Task objective:
Would you copy the line that includes "(522, 147) = (574, 147): turquoise" and every line that follows it, down to the last line of the listing below, exactly as they stand?

Supplied records:

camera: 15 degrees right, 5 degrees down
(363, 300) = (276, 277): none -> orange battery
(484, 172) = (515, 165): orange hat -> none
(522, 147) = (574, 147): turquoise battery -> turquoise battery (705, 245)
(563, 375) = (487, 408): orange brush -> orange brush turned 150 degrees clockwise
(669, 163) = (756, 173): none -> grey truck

Exercise solution:
(522, 147) = (574, 147): turquoise battery -> turquoise battery (705, 245)
(563, 375) = (487, 408): orange brush -> orange brush turned 150 degrees clockwise
(669, 163) = (756, 173): none -> grey truck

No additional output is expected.